> **Exercise**
Copy the records from the start through the line that contains "cyan trapezoid: rotated 8 degrees clockwise", substituting "white pentagon" for every "white hexagon" and keeping everything else unchanged.

> **Supplied data**
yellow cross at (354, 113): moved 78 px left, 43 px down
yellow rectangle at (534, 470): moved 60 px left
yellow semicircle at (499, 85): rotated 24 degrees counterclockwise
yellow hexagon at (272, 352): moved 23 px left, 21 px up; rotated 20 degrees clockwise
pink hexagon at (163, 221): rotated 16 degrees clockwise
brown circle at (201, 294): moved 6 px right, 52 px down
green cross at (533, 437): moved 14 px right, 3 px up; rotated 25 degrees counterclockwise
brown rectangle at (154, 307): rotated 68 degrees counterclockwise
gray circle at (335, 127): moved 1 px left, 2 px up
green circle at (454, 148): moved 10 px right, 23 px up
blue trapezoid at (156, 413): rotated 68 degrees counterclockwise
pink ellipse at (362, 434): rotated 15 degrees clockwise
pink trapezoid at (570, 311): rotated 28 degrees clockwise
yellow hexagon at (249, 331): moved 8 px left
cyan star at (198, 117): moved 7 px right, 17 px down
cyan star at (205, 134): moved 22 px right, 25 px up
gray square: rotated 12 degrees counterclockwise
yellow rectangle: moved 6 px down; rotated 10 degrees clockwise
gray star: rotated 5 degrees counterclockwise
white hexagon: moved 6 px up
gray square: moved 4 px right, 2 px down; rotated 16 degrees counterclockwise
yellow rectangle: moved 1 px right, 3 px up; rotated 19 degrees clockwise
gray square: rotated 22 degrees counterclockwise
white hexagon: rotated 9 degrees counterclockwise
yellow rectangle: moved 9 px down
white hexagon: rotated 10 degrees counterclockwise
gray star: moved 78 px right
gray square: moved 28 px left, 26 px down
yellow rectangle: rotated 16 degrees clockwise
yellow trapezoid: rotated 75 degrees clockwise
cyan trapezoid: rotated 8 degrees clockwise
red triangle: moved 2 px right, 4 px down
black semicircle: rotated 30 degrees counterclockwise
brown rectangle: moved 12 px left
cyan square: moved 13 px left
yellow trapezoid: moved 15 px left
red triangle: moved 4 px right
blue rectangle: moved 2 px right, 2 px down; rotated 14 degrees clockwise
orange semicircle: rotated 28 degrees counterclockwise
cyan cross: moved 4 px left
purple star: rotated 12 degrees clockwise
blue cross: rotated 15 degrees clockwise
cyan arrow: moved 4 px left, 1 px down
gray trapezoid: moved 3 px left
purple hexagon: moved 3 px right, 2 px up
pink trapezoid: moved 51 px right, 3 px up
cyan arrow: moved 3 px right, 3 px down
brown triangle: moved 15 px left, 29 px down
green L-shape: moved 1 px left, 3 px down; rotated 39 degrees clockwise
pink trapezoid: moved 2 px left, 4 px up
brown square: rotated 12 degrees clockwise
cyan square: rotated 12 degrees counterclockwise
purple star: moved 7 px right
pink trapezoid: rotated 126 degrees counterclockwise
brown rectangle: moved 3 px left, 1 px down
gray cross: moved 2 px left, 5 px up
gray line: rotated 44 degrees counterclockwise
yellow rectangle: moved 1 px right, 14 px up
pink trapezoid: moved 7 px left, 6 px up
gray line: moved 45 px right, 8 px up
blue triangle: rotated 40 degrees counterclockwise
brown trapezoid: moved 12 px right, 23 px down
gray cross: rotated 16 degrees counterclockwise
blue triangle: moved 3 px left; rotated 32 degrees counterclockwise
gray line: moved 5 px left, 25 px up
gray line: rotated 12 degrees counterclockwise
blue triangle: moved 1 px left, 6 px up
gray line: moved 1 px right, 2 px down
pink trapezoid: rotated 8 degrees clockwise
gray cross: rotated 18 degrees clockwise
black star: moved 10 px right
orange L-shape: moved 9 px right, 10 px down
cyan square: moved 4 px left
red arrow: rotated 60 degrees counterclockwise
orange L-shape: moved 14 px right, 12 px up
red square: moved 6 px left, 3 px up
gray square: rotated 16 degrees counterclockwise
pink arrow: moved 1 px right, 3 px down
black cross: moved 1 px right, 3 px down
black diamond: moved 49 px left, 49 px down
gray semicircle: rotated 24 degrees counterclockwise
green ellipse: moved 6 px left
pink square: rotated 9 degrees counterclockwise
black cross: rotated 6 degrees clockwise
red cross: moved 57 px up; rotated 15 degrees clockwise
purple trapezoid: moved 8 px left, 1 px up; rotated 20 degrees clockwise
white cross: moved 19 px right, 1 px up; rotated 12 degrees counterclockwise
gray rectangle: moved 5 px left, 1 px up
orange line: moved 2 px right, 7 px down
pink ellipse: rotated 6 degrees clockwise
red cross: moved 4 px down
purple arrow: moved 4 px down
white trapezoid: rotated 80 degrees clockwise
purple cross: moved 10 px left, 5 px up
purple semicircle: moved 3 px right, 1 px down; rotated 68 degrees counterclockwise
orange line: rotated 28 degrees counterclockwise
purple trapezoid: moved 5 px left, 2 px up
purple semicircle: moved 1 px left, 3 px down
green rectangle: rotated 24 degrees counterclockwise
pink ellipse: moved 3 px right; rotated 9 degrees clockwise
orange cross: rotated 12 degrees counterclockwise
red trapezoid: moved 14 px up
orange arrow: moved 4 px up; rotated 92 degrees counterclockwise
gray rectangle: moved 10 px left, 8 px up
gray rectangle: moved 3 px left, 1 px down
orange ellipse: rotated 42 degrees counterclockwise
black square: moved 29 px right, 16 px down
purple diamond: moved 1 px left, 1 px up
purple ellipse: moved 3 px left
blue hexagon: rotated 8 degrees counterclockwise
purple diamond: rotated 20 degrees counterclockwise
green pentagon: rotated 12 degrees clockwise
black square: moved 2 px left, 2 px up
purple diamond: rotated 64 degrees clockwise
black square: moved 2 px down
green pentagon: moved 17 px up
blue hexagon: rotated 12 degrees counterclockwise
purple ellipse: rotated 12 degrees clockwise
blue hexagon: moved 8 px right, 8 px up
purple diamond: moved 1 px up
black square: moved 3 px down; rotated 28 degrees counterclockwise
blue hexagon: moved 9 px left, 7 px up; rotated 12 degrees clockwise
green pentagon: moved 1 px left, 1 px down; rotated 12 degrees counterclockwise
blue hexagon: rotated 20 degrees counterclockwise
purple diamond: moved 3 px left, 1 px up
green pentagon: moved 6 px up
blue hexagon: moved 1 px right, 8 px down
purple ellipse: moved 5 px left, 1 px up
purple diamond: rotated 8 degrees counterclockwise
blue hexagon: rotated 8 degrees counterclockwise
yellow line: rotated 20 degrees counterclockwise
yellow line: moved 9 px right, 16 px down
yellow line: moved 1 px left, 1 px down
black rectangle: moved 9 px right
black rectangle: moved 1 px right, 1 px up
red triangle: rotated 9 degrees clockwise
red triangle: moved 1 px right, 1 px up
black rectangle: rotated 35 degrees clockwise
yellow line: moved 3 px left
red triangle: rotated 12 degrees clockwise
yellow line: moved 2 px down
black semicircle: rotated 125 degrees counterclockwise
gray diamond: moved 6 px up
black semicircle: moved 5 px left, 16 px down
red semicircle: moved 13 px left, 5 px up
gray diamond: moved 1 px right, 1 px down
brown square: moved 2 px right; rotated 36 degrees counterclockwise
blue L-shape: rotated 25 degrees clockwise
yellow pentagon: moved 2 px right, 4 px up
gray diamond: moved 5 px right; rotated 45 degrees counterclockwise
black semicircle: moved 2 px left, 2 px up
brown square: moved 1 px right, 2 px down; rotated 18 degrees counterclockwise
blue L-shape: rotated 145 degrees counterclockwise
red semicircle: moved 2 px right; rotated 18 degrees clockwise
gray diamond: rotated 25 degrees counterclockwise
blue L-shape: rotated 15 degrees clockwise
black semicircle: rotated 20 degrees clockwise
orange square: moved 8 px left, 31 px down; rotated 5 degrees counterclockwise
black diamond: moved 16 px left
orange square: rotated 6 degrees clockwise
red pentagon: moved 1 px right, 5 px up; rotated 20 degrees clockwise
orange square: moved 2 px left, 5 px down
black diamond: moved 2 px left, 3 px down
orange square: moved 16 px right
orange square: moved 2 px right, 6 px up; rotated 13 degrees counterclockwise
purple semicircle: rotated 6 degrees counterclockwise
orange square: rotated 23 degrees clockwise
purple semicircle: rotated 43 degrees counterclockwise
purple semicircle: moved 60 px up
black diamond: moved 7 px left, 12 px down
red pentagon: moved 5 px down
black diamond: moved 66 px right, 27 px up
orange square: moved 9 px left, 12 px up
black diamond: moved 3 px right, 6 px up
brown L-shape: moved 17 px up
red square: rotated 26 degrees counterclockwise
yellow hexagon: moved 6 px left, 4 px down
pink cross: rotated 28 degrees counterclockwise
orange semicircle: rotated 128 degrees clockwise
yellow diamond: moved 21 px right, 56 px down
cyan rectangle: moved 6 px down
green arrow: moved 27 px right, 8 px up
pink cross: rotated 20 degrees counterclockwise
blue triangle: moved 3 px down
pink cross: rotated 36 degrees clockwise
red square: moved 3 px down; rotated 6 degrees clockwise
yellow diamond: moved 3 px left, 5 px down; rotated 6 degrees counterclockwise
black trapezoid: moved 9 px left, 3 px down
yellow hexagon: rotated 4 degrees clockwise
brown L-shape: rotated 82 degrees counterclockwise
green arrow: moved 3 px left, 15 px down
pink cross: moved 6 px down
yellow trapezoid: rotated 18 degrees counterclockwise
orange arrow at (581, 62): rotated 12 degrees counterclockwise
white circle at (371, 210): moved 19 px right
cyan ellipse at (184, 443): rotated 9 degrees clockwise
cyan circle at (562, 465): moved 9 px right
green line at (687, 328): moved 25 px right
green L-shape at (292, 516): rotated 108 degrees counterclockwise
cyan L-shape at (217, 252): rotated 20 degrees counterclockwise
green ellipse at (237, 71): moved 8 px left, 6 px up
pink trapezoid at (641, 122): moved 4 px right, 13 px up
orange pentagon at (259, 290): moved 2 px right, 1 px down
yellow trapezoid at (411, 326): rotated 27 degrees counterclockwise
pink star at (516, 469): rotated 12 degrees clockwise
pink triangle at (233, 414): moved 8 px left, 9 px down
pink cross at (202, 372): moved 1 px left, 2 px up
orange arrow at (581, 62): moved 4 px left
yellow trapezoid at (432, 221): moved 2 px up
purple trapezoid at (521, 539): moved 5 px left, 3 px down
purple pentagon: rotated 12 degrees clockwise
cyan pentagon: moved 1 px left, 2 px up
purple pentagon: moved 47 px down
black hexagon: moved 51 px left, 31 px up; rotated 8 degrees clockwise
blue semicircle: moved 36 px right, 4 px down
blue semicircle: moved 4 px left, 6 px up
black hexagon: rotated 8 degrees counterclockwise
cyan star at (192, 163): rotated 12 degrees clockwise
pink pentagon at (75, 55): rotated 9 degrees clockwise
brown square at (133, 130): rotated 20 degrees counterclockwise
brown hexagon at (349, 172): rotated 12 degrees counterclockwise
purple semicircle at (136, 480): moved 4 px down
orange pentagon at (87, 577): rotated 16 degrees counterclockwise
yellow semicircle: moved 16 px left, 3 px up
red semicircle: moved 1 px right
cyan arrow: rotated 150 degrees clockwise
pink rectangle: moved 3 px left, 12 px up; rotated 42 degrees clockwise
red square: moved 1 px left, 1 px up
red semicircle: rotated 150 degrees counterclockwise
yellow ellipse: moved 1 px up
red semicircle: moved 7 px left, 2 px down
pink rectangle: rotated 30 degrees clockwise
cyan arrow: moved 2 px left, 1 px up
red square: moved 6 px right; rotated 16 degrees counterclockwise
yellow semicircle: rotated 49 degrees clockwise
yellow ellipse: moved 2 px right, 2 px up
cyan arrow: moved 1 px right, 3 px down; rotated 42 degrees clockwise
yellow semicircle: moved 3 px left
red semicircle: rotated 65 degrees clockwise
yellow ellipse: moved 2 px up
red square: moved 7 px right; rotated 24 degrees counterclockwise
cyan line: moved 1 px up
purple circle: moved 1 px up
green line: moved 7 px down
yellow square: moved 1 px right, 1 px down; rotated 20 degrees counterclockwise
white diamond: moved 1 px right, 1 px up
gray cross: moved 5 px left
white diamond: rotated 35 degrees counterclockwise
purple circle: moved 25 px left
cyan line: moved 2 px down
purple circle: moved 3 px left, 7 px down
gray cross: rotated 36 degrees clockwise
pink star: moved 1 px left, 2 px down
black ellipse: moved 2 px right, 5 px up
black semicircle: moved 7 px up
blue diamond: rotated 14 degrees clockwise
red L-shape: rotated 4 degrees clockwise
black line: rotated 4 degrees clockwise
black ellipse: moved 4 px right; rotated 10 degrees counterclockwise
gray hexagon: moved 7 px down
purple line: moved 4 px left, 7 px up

> **Result for this exercise**
yellow cross at (354, 113): moved 78 px left, 43 px down
yellow rectangle at (534, 470): moved 60 px left
yellow semicircle at (499, 85): rotated 24 degrees counterclockwise
yellow hexagon at (272, 352): moved 23 px left, 21 px up; rotated 20 degrees clockwise
pink hexagon at (163, 221): rotated 16 degrees clockwise
brown circle at (201, 294): moved 6 px right, 52 px down
green cross at (533, 437): moved 14 px right, 3 px up; rotated 25 degrees counterclockwise
brown rectangle at (154, 307): rotated 68 degrees counterclockwise
gray circle at (335, 127): moved 1 px left, 2 px up
green circle at (454, 148): moved 10 px right, 23 px up
blue trapezoid at (156, 413): rotated 68 degrees counterclockwise
pink ellipse at (362, 434): rotated 15 degrees clockwise
pink trapezoid at (570, 311): rotated 28 degrees clockwise
yellow hexagon at (249, 331): moved 8 px left
cyan star at (198, 117): moved 7 px right, 17 px down
cyan star at (205, 134): moved 22 px right, 25 px up
gray square: rotated 12 degrees counterclockwise
yellow rectangle: moved 6 px down; rotated 10 degrees clockwise
gray star: rotated 5 degrees counterclockwise
white pentagon: moved 6 px up
gray square: moved 4 px right, 2 px down; rotated 16 degrees counterclockwise
yellow rectangle: moved 1 px right, 3 px up; rotated 19 degrees clockwise
gray square: rotated 22 degrees counterclockwise
white pentagon: rotated 9 degrees counterclockwise
yellow rectangle: moved 9 px down
white pentagon: rotated 10 degrees counterclockwise
gray star: moved 78 px right
gray square: moved 28 px left, 26 px down
yellow rectangle: rotated 16 degrees clockwise
yellow trapezoid: rotated 75 degrees clockwise
cyan trapezoid: rotated 8 degrees clockwise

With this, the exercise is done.